▶ [WHAT THE EXERCISE ASKS]: Copy all of the records below verbatim.

* * * * *

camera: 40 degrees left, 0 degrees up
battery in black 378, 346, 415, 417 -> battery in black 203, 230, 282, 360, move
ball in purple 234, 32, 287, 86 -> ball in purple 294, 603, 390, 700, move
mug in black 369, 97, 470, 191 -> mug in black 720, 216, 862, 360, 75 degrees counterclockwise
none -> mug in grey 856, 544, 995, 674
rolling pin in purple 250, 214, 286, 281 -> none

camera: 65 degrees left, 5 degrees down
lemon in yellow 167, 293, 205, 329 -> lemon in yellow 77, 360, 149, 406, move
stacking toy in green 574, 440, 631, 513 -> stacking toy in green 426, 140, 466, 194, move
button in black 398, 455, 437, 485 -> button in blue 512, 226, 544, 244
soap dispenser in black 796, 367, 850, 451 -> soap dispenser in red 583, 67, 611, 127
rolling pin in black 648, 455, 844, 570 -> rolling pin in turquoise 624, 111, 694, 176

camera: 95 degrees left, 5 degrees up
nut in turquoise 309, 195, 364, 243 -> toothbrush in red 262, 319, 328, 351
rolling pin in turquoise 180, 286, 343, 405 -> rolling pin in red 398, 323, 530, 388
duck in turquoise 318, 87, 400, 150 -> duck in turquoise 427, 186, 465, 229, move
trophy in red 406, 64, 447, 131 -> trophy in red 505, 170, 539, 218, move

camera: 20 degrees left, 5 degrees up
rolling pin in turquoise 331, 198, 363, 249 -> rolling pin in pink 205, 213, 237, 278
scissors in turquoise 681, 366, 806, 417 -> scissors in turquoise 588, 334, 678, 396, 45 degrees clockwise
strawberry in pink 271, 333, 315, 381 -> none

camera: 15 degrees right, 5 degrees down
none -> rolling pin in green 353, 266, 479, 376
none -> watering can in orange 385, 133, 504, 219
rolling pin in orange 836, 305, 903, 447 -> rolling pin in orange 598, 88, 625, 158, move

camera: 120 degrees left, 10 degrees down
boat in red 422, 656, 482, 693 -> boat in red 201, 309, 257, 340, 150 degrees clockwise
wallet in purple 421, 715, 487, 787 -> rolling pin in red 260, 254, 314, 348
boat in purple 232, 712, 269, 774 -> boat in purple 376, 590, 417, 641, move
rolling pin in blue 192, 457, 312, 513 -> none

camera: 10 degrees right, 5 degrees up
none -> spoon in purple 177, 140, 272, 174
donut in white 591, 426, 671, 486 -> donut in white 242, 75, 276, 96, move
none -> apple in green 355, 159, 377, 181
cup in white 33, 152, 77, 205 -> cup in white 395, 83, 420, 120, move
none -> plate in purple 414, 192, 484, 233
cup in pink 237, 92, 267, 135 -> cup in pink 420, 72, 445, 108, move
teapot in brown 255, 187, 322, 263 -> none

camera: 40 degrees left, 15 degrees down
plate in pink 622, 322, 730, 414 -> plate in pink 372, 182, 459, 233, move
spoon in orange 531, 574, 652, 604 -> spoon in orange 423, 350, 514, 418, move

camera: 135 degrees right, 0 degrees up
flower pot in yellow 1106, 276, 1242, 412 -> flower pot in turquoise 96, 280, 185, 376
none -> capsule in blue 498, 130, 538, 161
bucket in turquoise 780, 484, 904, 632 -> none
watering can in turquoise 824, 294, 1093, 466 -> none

* * * * *

▶ [REPLY]:
camera: 40 degrees left, 0 degrees up
battery in black 378, 346, 415, 417 -> battery in black 203, 230, 282, 360, move
ball in purple 234, 32, 287, 86 -> ball in purple 294, 603, 390, 700, move
mug in black 369, 97, 470, 191 -> mug in black 720, 216, 862, 360, 75 degrees counterclockwise
none -> mug in grey 856, 544, 995, 674
rolling pin in purple 250, 214, 286, 281 -> none

camera: 65 degrees left, 5 degrees down
lemon in yellow 167, 293, 205, 329 -> lemon in yellow 77, 360, 149, 406, move
stacking toy in green 574, 440, 631, 513 -> stacking toy in green 426, 140, 466, 194, move
button in black 398, 455, 437, 485 -> button in blue 512, 226, 544, 244
soap dispenser in black 796, 367, 850, 451 -> soap dispenser in red 583, 67, 611, 127
rolling pin in black 648, 455, 844, 570 -> rolling pin in turquoise 624, 111, 694, 176

camera: 95 degrees left, 5 degrees up
nut in turquoise 309, 195, 364, 243 -> toothbrush in red 262, 319, 328, 351
rolling pin in turquoise 180, 286, 343, 405 -> rolling pin in red 398, 323, 530, 388
duck in turquoise 318, 87, 400, 150 -> duck in turquoise 427, 186, 465, 229, move
trophy in red 406, 64, 447, 131 -> trophy in red 505, 170, 539, 218, move

camera: 20 degrees left, 5 degrees up
rolling pin in turquoise 331, 198, 363, 249 -> rolling pin in pink 205, 213, 237, 278
scissors in turquoise 681, 366, 806, 417 -> scissors in turquoise 588, 334, 678, 396, 45 degrees clockwise
strawberry in pink 271, 333, 315, 381 -> none

camera: 15 degrees right, 5 degrees down
none -> rolling pin in green 353, 266, 479, 376
none -> watering can in orange 385, 133, 504, 219
rolling pin in orange 836, 305, 903, 447 -> rolling pin in orange 598, 88, 625, 158, move

camera: 120 degrees left, 10 degrees down
boat in red 422, 656, 482, 693 -> boat in red 201, 309, 257, 340, 150 degrees clockwise
wallet in purple 421, 715, 487, 787 -> rolling pin in red 260, 254, 314, 348
boat in purple 232, 712, 269, 774 -> boat in purple 376, 590, 417, 641, move
rolling pin in blue 192, 457, 312, 513 -> none

camera: 10 degrees right, 5 degrees up
none -> spoon in purple 177, 140, 272, 174
donut in white 591, 426, 671, 486 -> donut in white 242, 75, 276, 96, move
none -> apple in green 355, 159, 377, 181
cup in white 33, 152, 77, 205 -> cup in white 395, 83, 420, 120, move
none -> plate in purple 414, 192, 484, 233
cup in pink 237, 92, 267, 135 -> cup in pink 420, 72, 445, 108, move
teapot in brown 255, 187, 322, 263 -> none

camera: 40 degrees left, 15 degrees down
plate in pink 622, 322, 730, 414 -> plate in pink 372, 182, 459, 233, move
spoon in orange 531, 574, 652, 604 -> spoon in orange 423, 350, 514, 418, move

camera: 135 degrees right, 0 degrees up
flower pot in yellow 1106, 276, 1242, 412 -> flower pot in turquoise 96, 280, 185, 376
none -> capsule in blue 498, 130, 538, 161
bucket in turquoise 780, 484, 904, 632 -> none
watering can in turquoise 824, 294, 1093, 466 -> none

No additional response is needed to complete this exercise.